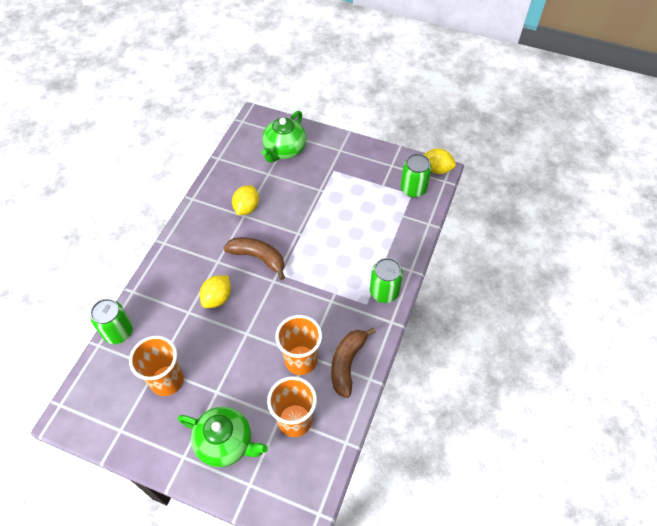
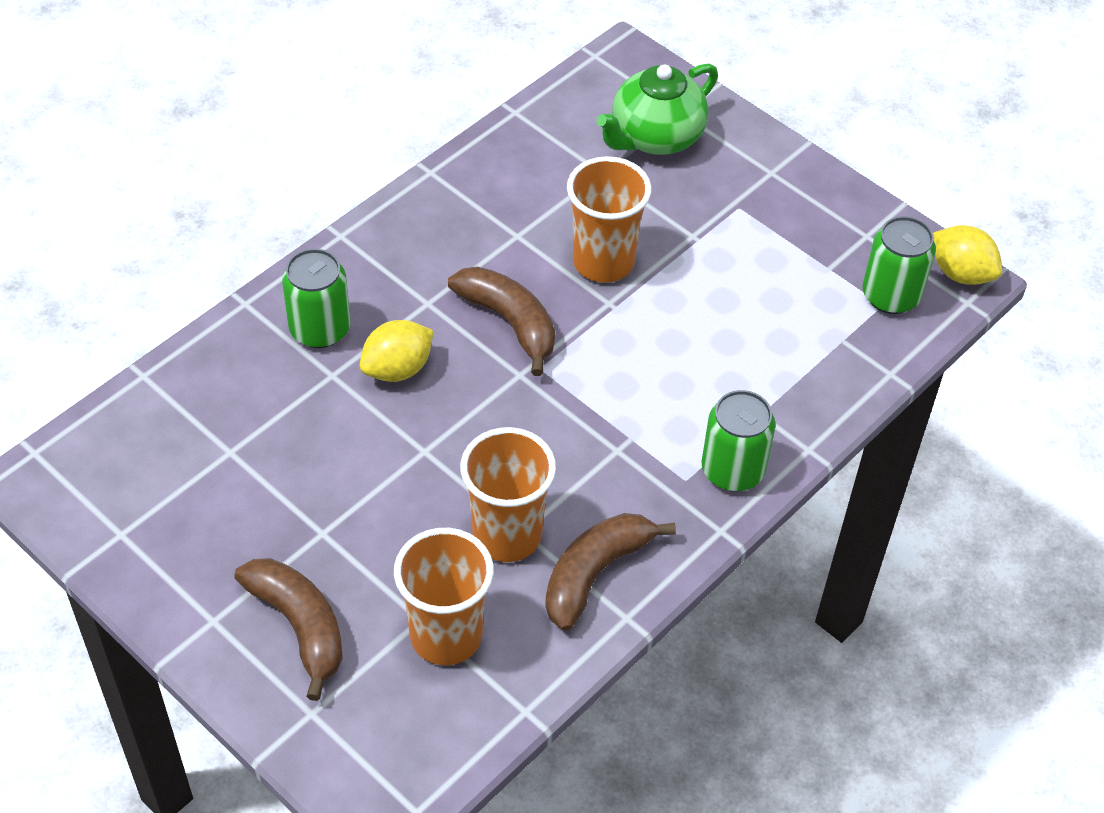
camera: 20 degrees right, 5 degrees down
green can [90,299,133,344] -> green can moved to [282,249,350,348]
orange cup [129,336,183,396] -> orange cup moved to [567,156,652,283]
green teapot [178,407,268,467] -> brown banana [235,558,343,701]
yellow lemon [232,185,259,215] -> none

_PROBLEM REQUIREMENTS:_ Repeat, character for character, the lines from the one that holds "green teapot [178,407,268,467]" to the final line of the material, inclusive, and no other lines.

_RESULT BELOW:_
green teapot [178,407,268,467] -> brown banana [235,558,343,701]
yellow lemon [232,185,259,215] -> none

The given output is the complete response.